### Exercise input

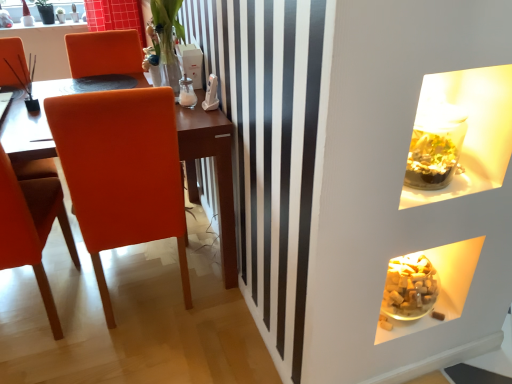
Question: Considering the positions of translucent glass cubes at lower right, which is the 1th food from left to right, and matte orange chair at left, which is the second chair in right-to-left order, in the image, is translucent glass cubes at lower right, which is the 1th food from left to right, bigger or smaller than matte orange chair at left, which is the second chair in right-to-left order,?

Choices:
 (A) big
 (B) small

Answer: (B)

Question: Is translucent glass cubes at lower right, which is the 1th food from left to right, taller or shorter than matte orange chair at left, which is the second chair in right-to-left order?

Choices:
 (A) short
 (B) tall

Answer: (A)

Question: Which is farther from the matte orange chair at left, which is the first chair from left to right?

Choices:
 (A) orange leather chair at left, arranged as the 1th chair when viewed from the right
 (B) translucent glass cubes at lower right, which appears as the 2th food when viewed from the right
 (C) translucent glass vase at upper center
 (D) brown sugar cubes at lower right, the second food in the left-to-right sequence

Answer: (D)

Question: Estimate the real-world distances between objects in this image. Which object is farther from the orange leather chair at left, which is counted as the second chair, starting from the left?

Choices:
 (A) translucent glass vase at upper center
 (B) translucent glass cubes at lower right, which is the 1th food from left to right
 (C) matte orange chair at left, which is the second chair in right-to-left order
 (D) brown sugar cubes at lower right, the second food in the left-to-right sequence

Answer: (D)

######

-- The exercise --
Please copy every item above word for word, leaving out the pictures.

-- Exercise output --
Question: Considering the positions of translucent glass cubes at lower right, which is the 1th food from left to right, and matte orange chair at left, which is the second chair in right-to-left order, in the image, is translucent glass cubes at lower right, which is the 1th food from left to right, bigger or smaller than matte orange chair at left, which is the second chair in right-to-left order,?

Choices:
 (A) big
 (B) small

Answer: (B)

Question: Is translucent glass cubes at lower right, which is the 1th food from left to right, taller or shorter than matte orange chair at left, which is the second chair in right-to-left order?

Choices:
 (A) short
 (B) tall

Answer: (A)

Question: Which is farther from the matte orange chair at left, which is the first chair from left to right?

Choices:
 (A) orange leather chair at left, arranged as the 1th chair when viewed from the right
 (B) translucent glass cubes at lower right, which appears as the 2th food when viewed from the right
 (C) translucent glass vase at upper center
 (D) brown sugar cubes at lower right, the second food in the left-to-right sequence

Answer: (D)

Question: Estimate the real-world distances between objects in this image. Which object is farther from the orange leather chair at left, which is counted as the second chair, starting from the left?

Choices:
 (A) translucent glass vase at upper center
 (B) translucent glass cubes at lower right, which is the 1th food from left to right
 (C) matte orange chair at left, which is the second chair in right-to-left order
 (D) brown sugar cubes at lower right, the second food in the left-to-right sequence

Answer: (D)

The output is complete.